[Source records]
>>>>
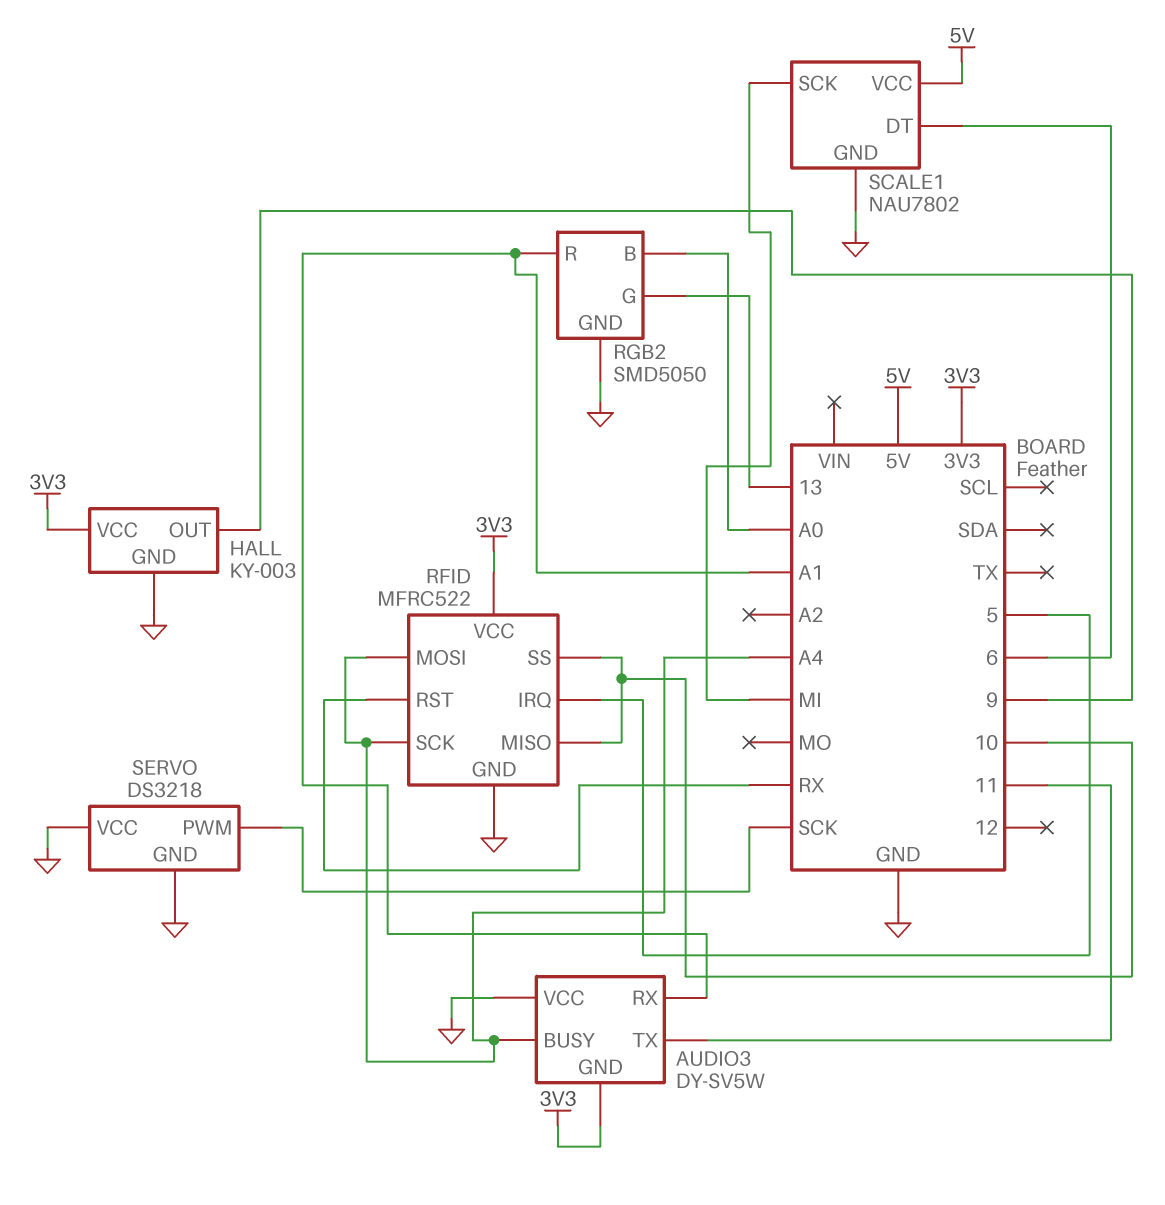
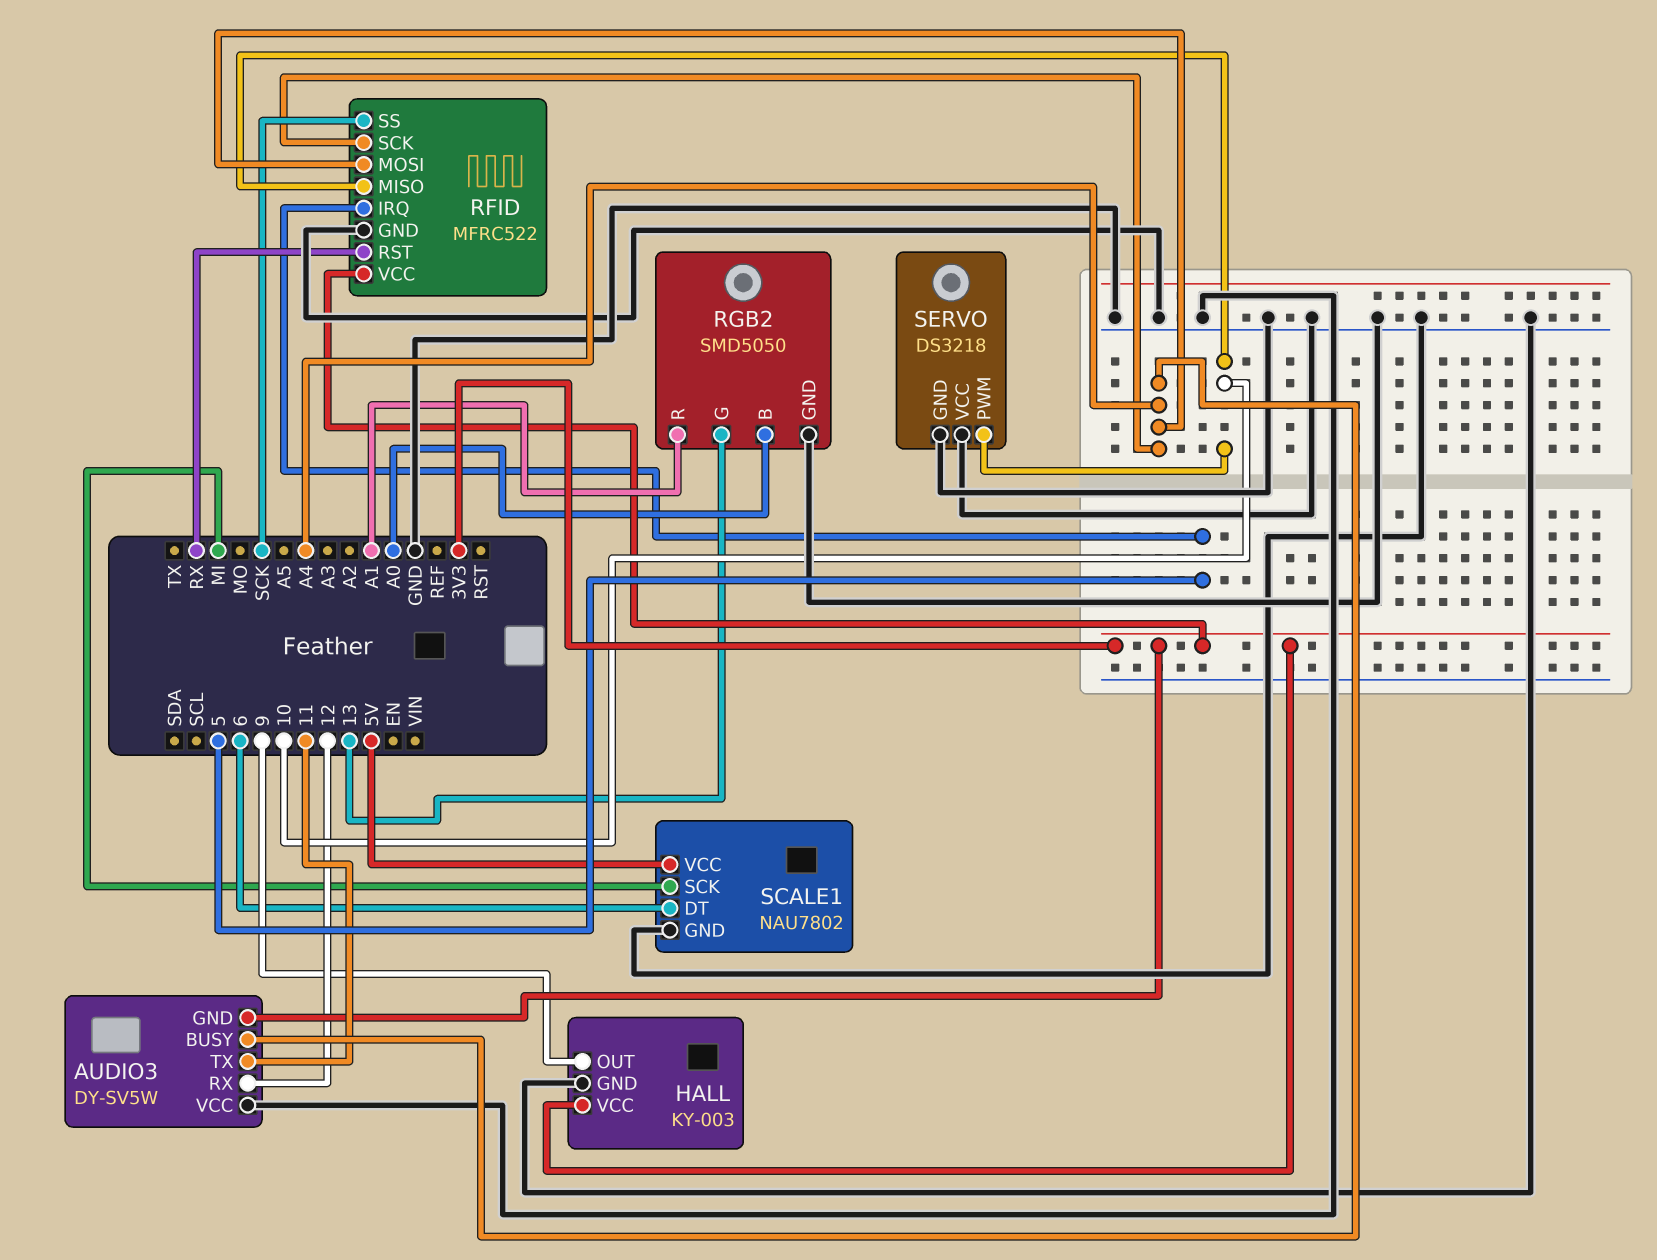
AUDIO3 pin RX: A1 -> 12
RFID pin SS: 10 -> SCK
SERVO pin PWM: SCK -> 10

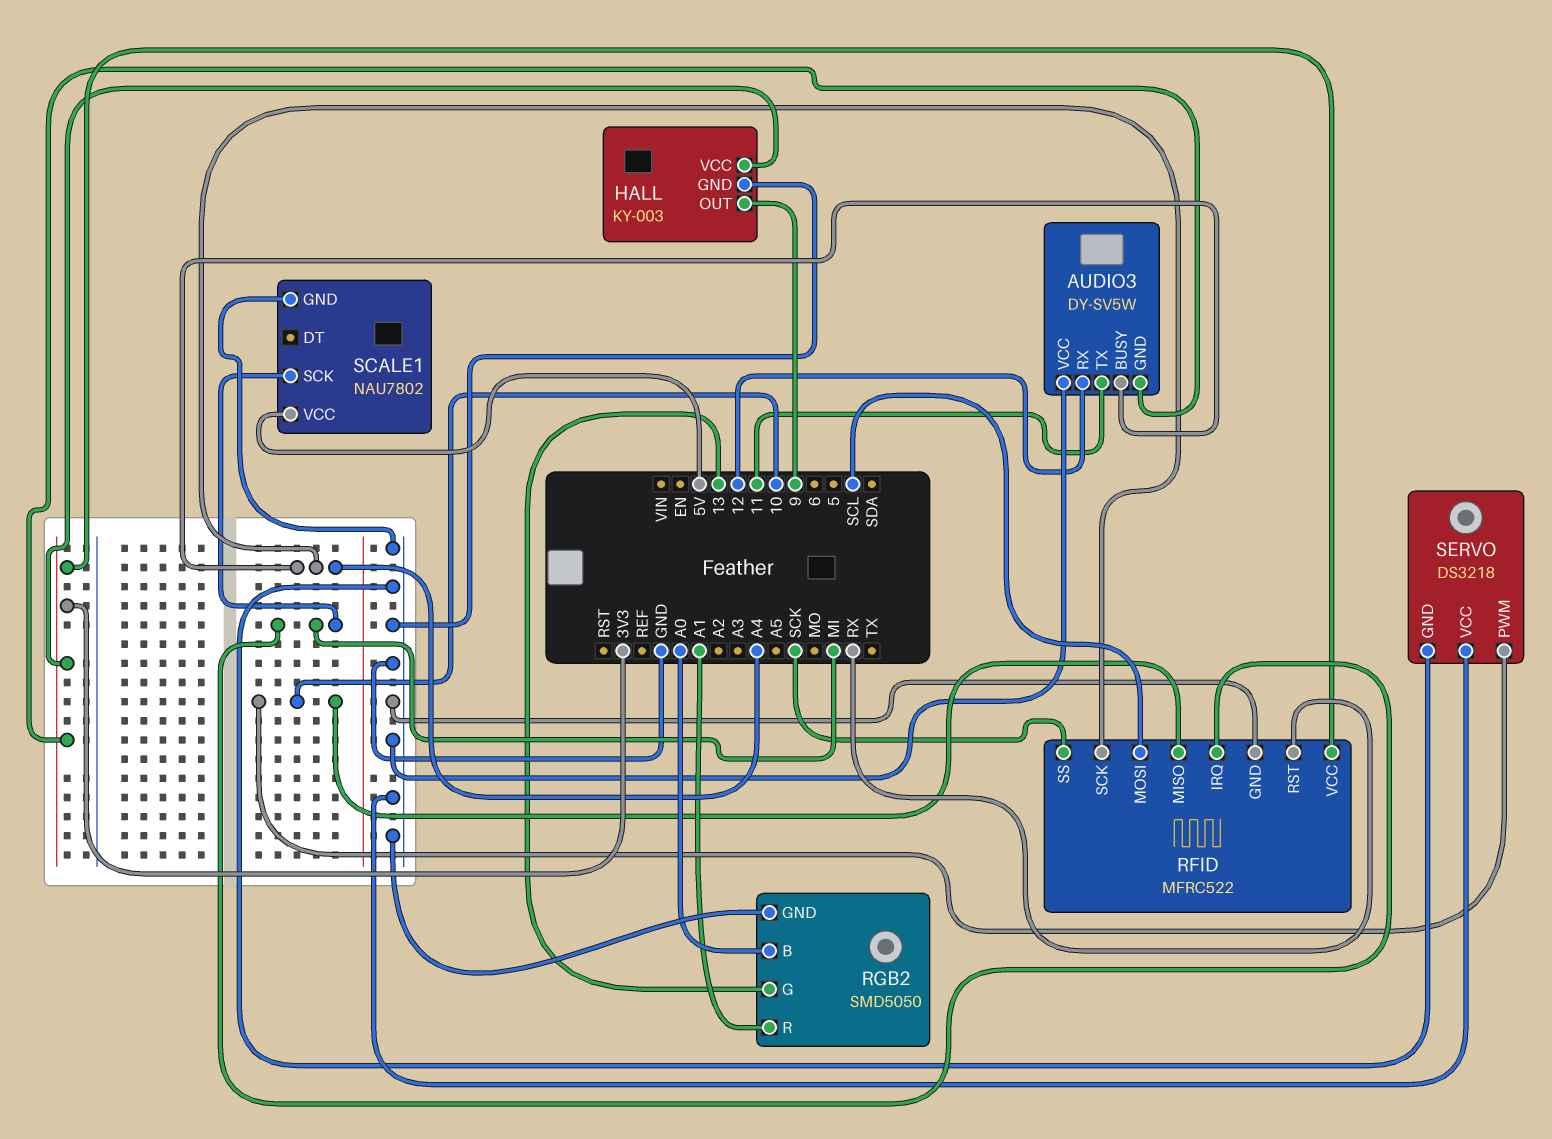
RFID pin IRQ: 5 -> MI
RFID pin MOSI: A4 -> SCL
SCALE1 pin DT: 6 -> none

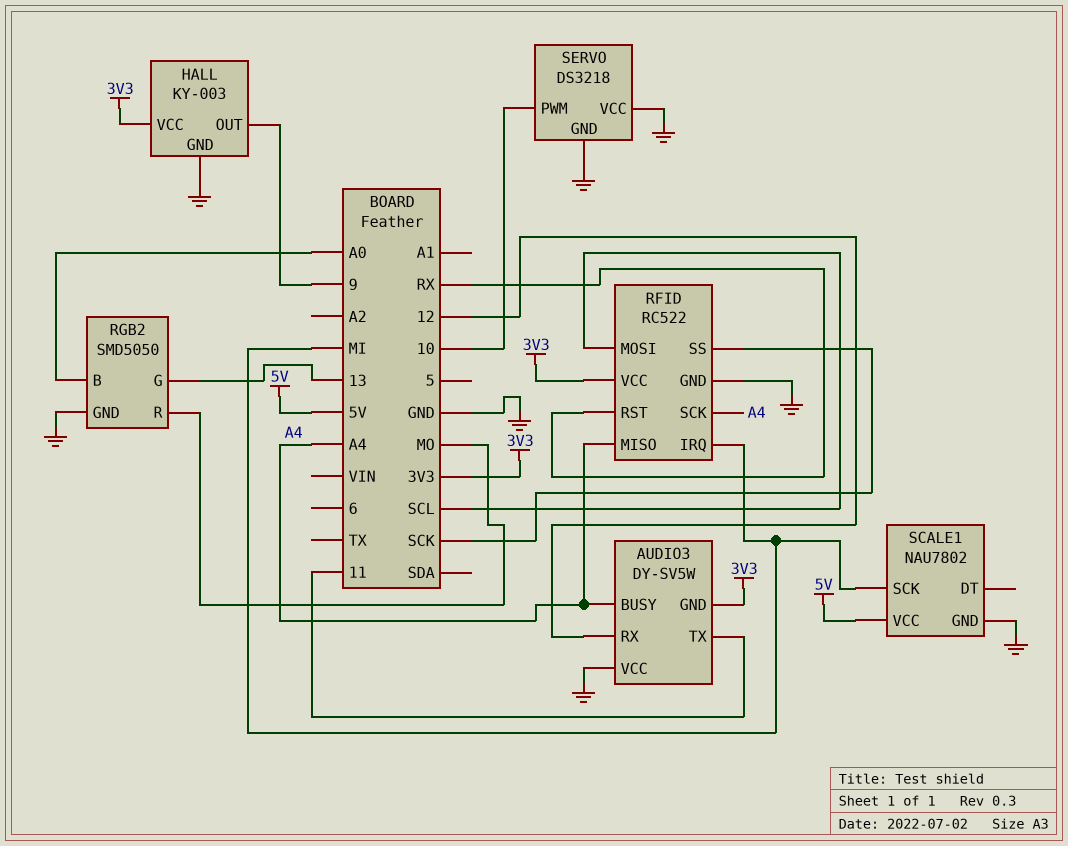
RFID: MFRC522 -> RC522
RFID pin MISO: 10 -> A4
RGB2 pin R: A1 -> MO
<<<<
▶ What you should do
The required output is the lines from the one containing "RFID pin IRQ: 5 -> MI" through the end of the records above, reproduced exactly, with no pictures.

▶ Answer space
RFID pin IRQ: 5 -> MI
RFID pin MOSI: A4 -> SCL
SCALE1 pin DT: 6 -> none

RFID: MFRC522 -> RC522
RFID pin MISO: 10 -> A4
RGB2 pin R: A1 -> MO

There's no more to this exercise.